ABOUT THIS TASK — Given the material below, return only the lines starting at the line with "(604, 392) = (524, 363): white carton -> none" and ending at the line with "(772, 341) = (574, 248): orange", exactly as they appear.

DATA RECORDS —
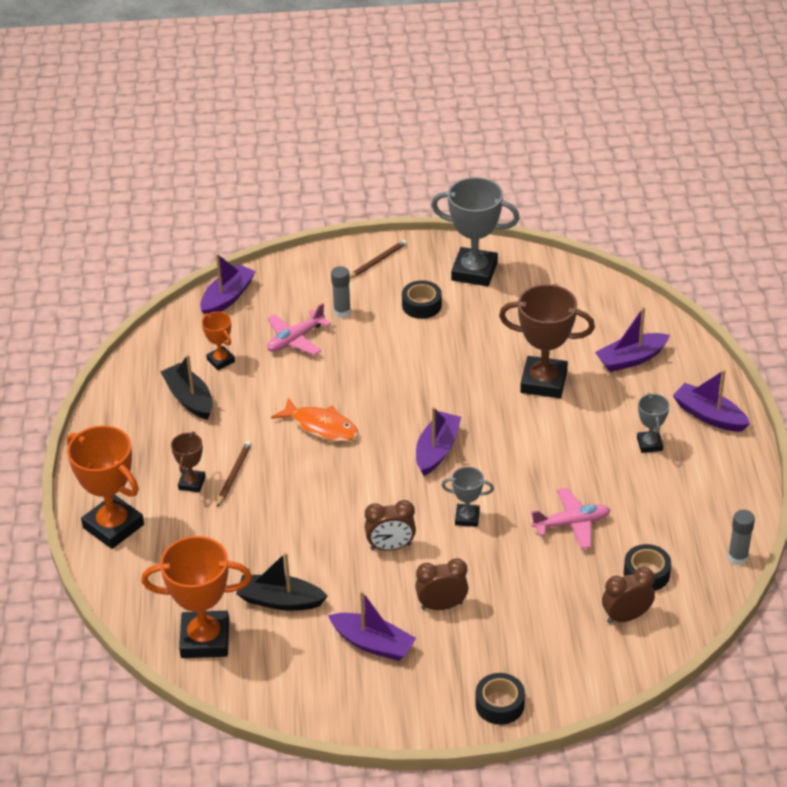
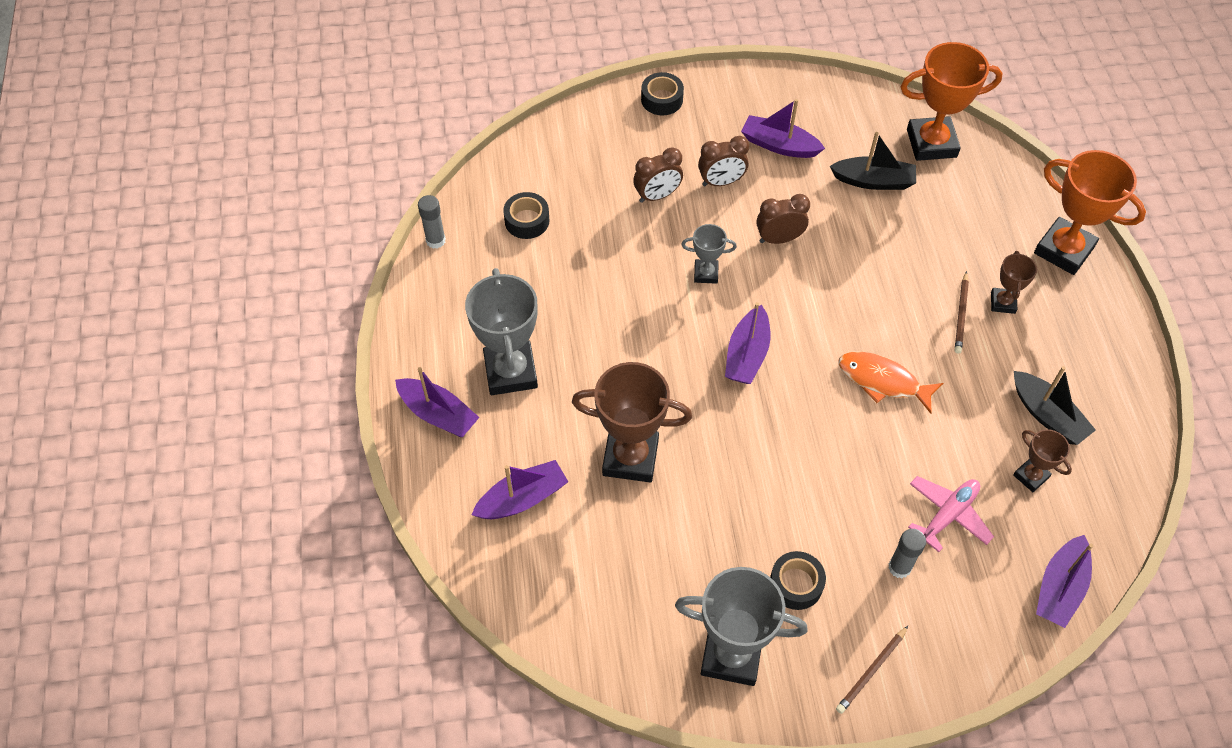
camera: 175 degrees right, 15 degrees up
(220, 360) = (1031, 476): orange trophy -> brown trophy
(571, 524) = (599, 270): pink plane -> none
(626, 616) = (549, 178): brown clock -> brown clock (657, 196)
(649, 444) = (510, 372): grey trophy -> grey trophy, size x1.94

* * *

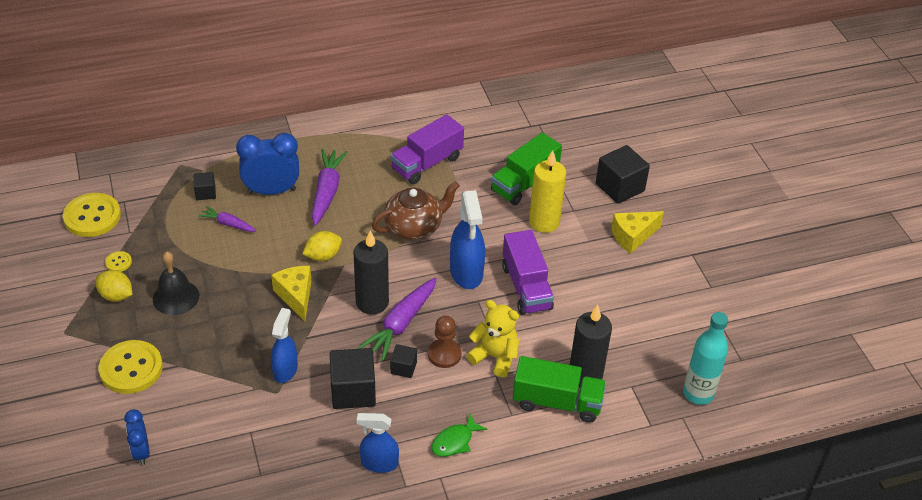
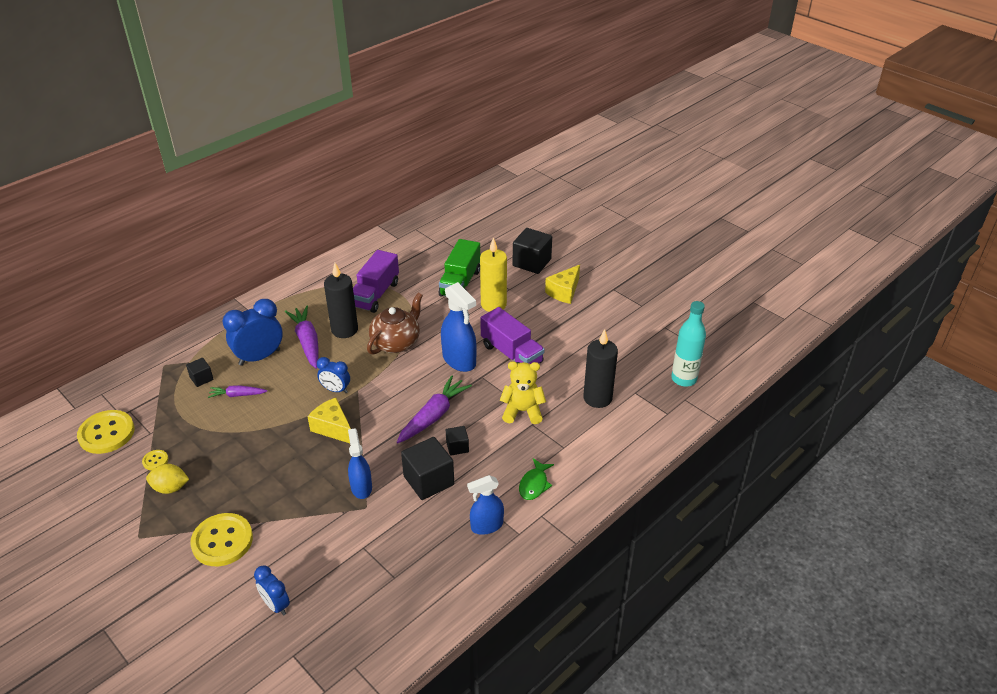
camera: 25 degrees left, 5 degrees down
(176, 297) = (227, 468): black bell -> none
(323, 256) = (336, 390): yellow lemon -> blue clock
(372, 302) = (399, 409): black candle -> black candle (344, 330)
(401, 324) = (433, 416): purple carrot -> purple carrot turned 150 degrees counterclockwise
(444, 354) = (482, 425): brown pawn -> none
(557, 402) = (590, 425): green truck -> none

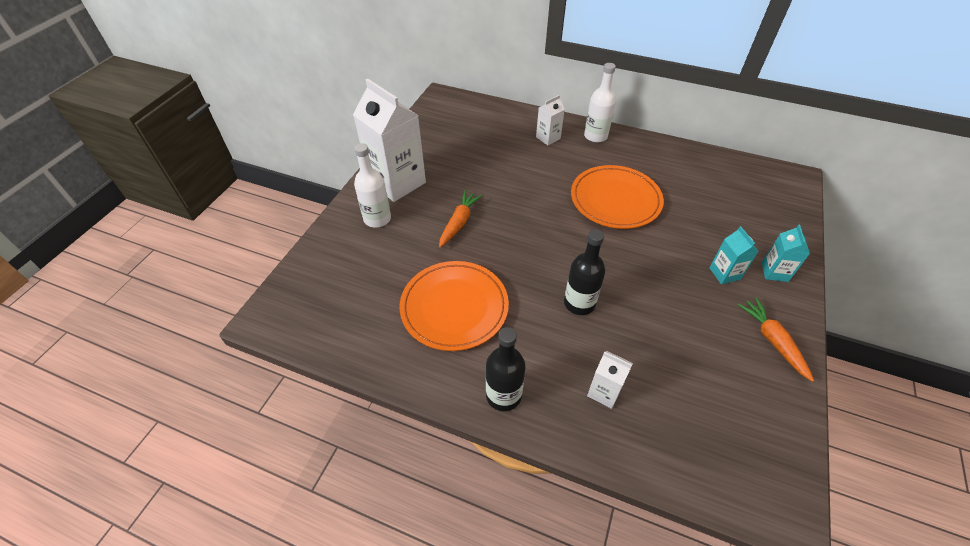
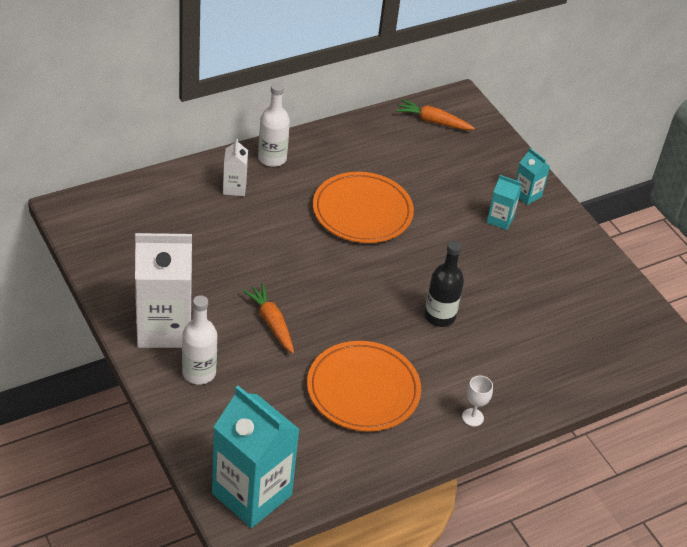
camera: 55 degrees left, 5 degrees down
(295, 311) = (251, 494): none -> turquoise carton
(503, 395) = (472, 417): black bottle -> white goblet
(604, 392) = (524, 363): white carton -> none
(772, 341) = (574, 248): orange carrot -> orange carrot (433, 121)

EXERCISE RESULT —
(604, 392) = (524, 363): white carton -> none
(772, 341) = (574, 248): orange carrot -> orange carrot (433, 121)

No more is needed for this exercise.